START The data
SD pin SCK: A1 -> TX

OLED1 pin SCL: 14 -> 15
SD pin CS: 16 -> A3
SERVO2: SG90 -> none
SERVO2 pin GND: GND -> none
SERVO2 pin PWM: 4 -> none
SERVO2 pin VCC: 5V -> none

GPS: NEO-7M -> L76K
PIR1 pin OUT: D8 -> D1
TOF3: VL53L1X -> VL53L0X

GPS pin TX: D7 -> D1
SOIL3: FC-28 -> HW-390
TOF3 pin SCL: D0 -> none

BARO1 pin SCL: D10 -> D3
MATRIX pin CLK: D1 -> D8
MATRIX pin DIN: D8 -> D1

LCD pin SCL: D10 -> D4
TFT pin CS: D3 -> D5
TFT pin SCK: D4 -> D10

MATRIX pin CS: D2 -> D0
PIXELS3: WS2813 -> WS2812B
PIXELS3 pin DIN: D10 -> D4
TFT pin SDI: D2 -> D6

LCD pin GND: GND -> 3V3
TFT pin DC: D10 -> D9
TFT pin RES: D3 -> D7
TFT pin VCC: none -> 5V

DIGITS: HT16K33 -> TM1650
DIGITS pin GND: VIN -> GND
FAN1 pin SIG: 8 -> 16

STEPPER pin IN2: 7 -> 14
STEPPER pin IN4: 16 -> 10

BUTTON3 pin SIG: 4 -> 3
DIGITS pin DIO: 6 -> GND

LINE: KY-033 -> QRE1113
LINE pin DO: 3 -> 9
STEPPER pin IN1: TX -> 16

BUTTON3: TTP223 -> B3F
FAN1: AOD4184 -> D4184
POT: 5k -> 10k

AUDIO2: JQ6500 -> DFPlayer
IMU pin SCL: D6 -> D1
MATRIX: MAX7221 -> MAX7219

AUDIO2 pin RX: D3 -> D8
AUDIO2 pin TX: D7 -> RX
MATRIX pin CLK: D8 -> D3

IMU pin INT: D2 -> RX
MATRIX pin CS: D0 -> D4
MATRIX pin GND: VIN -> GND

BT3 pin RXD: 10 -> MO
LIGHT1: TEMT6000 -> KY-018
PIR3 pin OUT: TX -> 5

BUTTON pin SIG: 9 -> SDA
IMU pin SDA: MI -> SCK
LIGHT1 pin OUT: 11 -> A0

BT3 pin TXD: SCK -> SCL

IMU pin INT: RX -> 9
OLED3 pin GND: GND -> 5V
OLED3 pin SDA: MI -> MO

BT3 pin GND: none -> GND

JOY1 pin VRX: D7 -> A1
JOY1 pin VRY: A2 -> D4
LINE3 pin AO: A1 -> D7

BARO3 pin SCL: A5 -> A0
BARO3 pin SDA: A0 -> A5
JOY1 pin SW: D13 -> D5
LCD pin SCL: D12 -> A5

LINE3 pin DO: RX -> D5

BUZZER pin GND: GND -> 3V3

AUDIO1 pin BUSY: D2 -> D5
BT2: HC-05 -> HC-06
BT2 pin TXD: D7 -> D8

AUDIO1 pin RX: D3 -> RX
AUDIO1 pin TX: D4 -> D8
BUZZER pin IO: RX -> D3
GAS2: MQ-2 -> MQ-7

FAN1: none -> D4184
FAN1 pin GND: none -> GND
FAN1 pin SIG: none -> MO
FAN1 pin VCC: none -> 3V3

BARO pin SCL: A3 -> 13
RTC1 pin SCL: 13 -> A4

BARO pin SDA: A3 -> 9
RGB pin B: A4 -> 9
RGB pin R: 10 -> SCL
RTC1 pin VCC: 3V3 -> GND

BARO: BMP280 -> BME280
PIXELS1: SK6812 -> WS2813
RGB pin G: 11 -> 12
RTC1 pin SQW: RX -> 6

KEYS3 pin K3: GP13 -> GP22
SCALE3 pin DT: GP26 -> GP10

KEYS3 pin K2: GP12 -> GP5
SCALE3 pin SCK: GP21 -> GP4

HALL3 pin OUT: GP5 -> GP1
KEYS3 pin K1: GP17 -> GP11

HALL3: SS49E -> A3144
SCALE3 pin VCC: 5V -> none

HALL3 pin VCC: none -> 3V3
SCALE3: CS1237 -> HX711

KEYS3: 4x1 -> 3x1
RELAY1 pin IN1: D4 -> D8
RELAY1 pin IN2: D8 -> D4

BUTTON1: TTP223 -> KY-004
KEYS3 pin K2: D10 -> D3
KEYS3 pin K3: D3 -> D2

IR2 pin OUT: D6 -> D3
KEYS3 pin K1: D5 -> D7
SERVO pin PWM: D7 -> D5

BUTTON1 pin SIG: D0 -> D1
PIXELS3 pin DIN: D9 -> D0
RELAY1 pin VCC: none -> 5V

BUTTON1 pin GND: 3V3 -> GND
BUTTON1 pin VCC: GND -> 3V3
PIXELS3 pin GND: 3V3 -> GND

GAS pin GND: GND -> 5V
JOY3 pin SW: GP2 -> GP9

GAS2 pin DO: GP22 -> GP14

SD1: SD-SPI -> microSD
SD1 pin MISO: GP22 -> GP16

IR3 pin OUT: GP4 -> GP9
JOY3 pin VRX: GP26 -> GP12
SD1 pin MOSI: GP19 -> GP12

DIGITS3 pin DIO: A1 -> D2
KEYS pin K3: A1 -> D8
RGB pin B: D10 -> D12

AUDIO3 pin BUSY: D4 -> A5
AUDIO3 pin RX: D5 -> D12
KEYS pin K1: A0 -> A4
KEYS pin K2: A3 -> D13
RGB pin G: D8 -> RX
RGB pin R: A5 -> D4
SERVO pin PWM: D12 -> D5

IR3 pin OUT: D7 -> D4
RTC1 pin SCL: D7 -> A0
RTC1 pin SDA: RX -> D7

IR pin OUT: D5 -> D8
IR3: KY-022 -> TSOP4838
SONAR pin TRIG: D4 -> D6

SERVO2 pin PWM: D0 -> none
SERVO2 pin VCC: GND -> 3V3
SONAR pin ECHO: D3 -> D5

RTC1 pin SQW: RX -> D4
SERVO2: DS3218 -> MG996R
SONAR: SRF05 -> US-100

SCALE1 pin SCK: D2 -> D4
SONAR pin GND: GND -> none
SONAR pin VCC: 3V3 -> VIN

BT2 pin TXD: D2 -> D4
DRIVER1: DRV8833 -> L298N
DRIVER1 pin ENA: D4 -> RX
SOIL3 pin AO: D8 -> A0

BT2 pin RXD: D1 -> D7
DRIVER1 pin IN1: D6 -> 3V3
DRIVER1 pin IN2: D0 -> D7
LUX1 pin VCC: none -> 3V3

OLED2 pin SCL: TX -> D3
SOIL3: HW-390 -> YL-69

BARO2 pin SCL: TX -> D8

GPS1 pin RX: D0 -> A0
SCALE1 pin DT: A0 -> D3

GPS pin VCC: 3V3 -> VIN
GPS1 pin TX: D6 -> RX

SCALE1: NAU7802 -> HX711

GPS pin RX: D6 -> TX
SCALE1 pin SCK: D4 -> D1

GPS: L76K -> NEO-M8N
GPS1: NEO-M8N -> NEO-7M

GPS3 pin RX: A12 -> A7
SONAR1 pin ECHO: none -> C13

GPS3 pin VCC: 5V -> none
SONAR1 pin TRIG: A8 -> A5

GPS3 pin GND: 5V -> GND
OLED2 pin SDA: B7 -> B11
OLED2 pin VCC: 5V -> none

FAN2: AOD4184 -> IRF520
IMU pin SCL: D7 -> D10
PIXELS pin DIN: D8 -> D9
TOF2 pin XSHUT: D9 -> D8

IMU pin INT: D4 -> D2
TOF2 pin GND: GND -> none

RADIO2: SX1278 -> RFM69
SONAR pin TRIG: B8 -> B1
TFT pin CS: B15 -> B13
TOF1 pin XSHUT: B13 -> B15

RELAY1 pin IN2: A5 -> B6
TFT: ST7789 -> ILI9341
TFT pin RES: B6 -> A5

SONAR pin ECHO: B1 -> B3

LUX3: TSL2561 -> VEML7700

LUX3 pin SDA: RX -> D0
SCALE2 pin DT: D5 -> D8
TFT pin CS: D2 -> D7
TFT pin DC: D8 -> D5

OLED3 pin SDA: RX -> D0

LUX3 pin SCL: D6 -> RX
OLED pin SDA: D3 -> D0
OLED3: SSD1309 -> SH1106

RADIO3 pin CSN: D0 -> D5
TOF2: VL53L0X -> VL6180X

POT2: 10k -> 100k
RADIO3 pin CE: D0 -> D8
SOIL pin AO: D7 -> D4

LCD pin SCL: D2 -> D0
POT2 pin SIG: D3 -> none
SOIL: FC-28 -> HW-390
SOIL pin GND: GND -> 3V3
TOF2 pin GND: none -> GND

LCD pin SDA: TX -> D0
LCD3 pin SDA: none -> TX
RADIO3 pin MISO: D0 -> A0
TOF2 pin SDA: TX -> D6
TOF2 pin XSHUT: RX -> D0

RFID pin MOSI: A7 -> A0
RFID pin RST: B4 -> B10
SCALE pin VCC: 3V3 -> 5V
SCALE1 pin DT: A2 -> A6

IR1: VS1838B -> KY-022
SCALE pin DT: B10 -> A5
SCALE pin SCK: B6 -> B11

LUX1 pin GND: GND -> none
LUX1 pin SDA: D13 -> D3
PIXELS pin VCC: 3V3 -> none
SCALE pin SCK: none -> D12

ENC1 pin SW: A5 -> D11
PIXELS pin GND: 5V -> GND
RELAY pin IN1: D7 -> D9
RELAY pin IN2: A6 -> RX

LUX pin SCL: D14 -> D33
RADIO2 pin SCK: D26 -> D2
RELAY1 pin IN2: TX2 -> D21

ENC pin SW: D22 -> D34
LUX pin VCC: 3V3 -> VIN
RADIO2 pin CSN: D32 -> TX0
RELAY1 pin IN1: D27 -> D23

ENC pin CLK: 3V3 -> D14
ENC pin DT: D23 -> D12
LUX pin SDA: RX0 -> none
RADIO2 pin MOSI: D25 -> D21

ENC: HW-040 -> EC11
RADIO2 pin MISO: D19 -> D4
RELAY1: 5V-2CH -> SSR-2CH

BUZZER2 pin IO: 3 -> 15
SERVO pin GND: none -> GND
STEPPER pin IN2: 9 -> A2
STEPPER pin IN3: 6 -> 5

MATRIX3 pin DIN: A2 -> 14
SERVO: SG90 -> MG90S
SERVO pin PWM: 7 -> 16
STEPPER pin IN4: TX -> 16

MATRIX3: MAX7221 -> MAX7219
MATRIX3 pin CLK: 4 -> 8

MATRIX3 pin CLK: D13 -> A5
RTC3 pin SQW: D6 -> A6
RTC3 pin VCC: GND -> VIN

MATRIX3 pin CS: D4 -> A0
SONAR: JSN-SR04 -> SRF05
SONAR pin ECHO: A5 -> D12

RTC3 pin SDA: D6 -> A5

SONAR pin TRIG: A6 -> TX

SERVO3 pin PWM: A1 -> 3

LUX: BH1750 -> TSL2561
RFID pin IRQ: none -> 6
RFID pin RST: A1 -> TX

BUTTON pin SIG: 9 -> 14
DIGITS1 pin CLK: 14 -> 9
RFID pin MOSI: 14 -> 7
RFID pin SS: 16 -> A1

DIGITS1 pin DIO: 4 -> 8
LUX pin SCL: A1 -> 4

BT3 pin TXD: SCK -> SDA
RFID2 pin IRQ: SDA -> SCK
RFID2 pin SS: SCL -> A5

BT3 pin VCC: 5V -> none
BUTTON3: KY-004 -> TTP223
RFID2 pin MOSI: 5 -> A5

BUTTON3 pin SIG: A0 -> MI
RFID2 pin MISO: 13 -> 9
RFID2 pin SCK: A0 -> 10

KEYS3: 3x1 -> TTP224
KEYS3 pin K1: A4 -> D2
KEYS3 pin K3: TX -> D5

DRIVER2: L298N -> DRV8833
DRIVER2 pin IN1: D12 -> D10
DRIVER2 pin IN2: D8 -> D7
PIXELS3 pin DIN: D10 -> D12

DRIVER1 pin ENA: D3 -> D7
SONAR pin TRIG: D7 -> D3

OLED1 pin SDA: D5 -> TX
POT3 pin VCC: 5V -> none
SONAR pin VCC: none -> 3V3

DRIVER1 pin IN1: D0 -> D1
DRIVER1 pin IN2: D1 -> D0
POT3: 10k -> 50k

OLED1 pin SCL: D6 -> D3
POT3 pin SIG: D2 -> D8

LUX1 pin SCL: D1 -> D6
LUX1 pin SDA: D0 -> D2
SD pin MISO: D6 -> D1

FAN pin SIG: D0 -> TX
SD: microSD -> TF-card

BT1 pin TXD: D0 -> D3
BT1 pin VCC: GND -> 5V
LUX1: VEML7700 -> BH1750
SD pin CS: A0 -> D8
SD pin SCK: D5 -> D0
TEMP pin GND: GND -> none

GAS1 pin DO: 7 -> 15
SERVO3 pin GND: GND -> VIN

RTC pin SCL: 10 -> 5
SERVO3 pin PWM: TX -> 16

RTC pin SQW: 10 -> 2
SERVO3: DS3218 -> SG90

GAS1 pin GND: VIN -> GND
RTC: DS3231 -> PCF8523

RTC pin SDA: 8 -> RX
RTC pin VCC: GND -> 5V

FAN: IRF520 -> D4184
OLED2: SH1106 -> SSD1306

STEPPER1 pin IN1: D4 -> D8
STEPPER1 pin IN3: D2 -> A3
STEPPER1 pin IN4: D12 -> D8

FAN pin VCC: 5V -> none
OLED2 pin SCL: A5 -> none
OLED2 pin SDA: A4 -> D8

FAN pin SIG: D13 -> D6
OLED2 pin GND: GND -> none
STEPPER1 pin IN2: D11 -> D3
END The data
• _What is being asked_:
Output exactly the span of lines beginning at the first line of the records and ending at the line that holds "AUDIO2 pin TX: D7 -> RX", inclusive, with no other text.

• _Written solution_:
SD pin SCK: A1 -> TX

OLED1 pin SCL: 14 -> 15
SD pin CS: 16 -> A3
SERVO2: SG90 -> none
SERVO2 pin GND: GND -> none
SERVO2 pin PWM: 4 -> none
SERVO2 pin VCC: 5V -> none

GPS: NEO-7M -> L76K
PIR1 pin OUT: D8 -> D1
TOF3: VL53L1X -> VL53L0X

GPS pin TX: D7 -> D1
SOIL3: FC-28 -> HW-390
TOF3 pin SCL: D0 -> none

BARO1 pin SCL: D10 -> D3
MATRIX pin CLK: D1 -> D8
MATRIX pin DIN: D8 -> D1

LCD pin SCL: D10 -> D4
TFT pin CS: D3 -> D5
TFT pin SCK: D4 -> D10

MATRIX pin CS: D2 -> D0
PIXELS3: WS2813 -> WS2812B
PIXELS3 pin DIN: D10 -> D4
TFT pin SDI: D2 -> D6

LCD pin GND: GND -> 3V3
TFT pin DC: D10 -> D9
TFT pin RES: D3 -> D7
TFT pin VCC: none -> 5V

DIGITS: HT16K33 -> TM1650
DIGITS pin GND: VIN -> GND
FAN1 pin SIG: 8 -> 16

STEPPER pin IN2: 7 -> 14
STEPPER pin IN4: 16 -> 10

BUTTON3 pin SIG: 4 -> 3
DIGITS pin DIO: 6 -> GND

LINE: KY-033 -> QRE1113
LINE pin DO: 3 -> 9
STEPPER pin IN1: TX -> 16

BUTTON3: TTP223 -> B3F
FAN1: AOD4184 -> D4184
POT: 5k -> 10k

AUDIO2: JQ6500 -> DFPlayer
IMU pin SCL: D6 -> D1
MATRIX: MAX7221 -> MAX7219

AUDIO2 pin RX: D3 -> D8
AUDIO2 pin TX: D7 -> RX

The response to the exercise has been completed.